══ Exercise materials

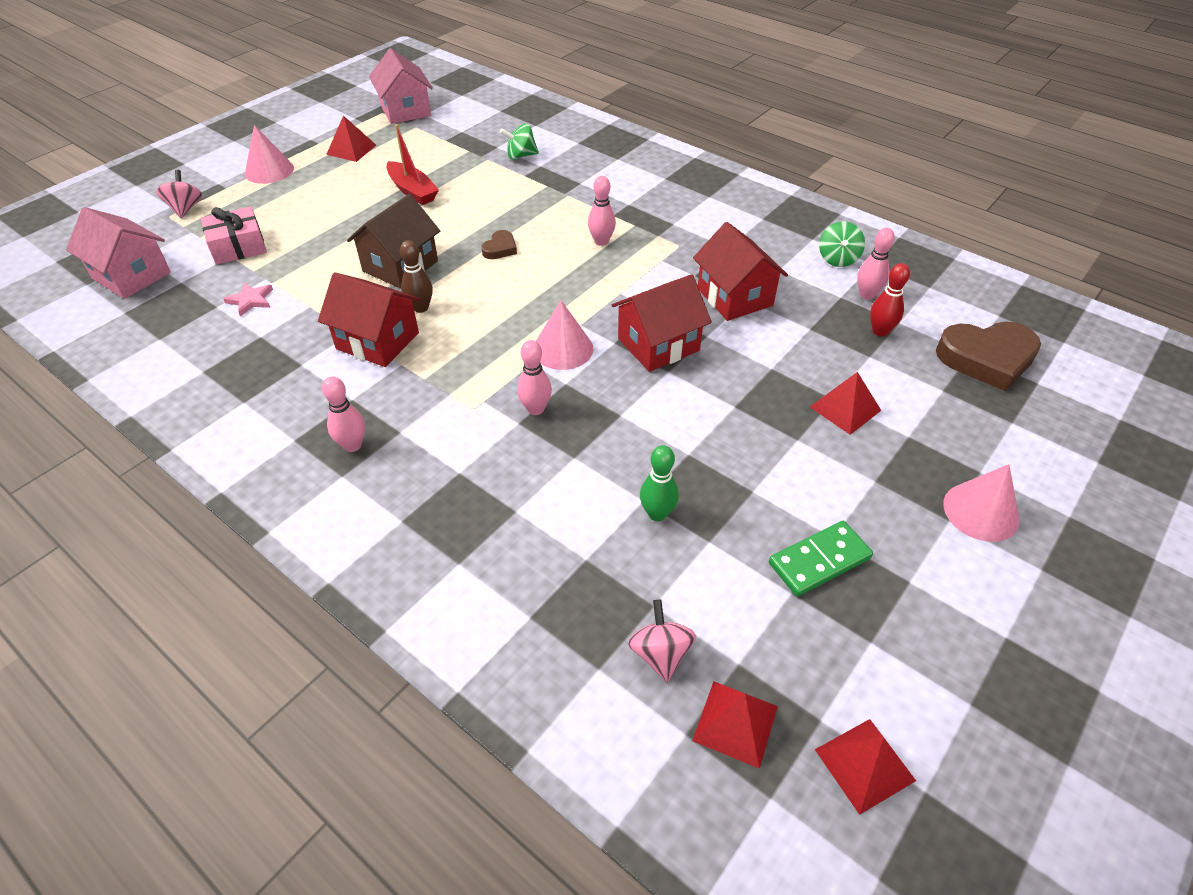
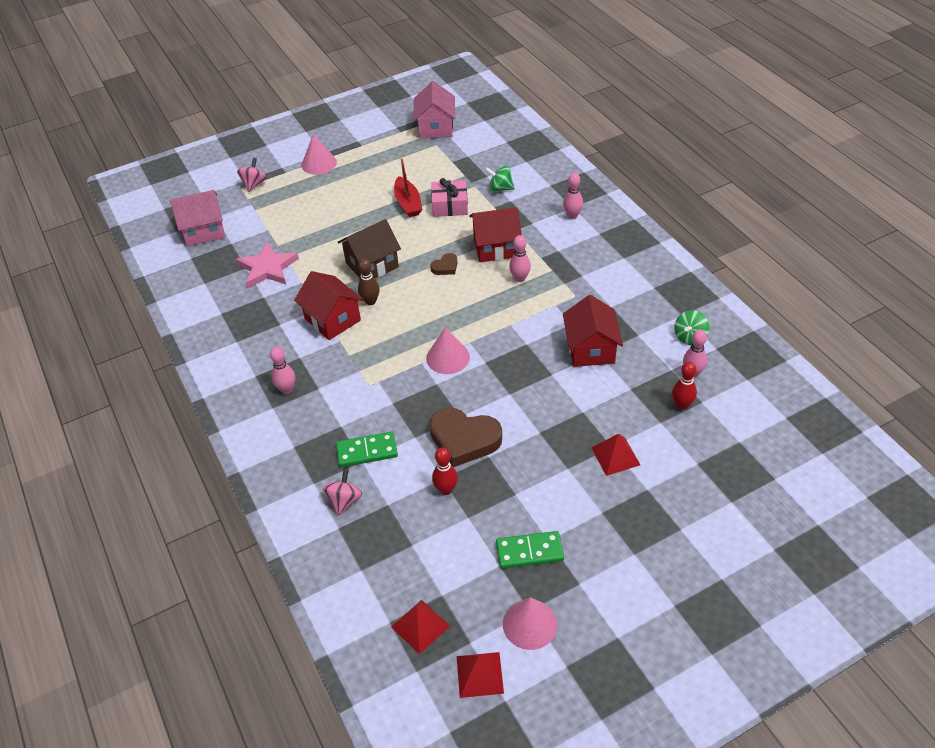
camera: 25 degrees right, 0 degrees up
(131, 275) = (204, 231): pink house -> pink house turned 75 degrees counterclockwise
(238, 246) = (275, 223): pink gift -> pink gift (450, 205)
(251, 300) = (267, 268): pink star -> pink star, size x1.89
(351, 149) = (381, 156): red pyramid -> none
(516, 496) = (367, 451): none -> green domino
(535, 409) = (408, 396): pink bowling pin -> pink bowling pin (572, 216)
(657, 513) = (446, 489): green bowling pin -> red bowling pin
(658, 344) = (514, 372): red house -> red house (496, 247)
(660, 653) = (400, 574): pink spinning top -> pink spinning top (344, 501)
(981, 511) = (660, 555): pink cone -> pink cone (530, 624)
(987, 358) = (749, 449): brown heart -> brown heart (464, 439)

════

What is needed →
Above are the records; print them all exactly and keep the pictures out.

Solution for this exercise →
camera: 25 degrees right, 0 degrees up
(131, 275) = (204, 231): pink house -> pink house turned 75 degrees counterclockwise
(238, 246) = (275, 223): pink gift -> pink gift (450, 205)
(251, 300) = (267, 268): pink star -> pink star, size x1.89
(351, 149) = (381, 156): red pyramid -> none
(516, 496) = (367, 451): none -> green domino
(535, 409) = (408, 396): pink bowling pin -> pink bowling pin (572, 216)
(657, 513) = (446, 489): green bowling pin -> red bowling pin
(658, 344) = (514, 372): red house -> red house (496, 247)
(660, 653) = (400, 574): pink spinning top -> pink spinning top (344, 501)
(981, 511) = (660, 555): pink cone -> pink cone (530, 624)
(987, 358) = (749, 449): brown heart -> brown heart (464, 439)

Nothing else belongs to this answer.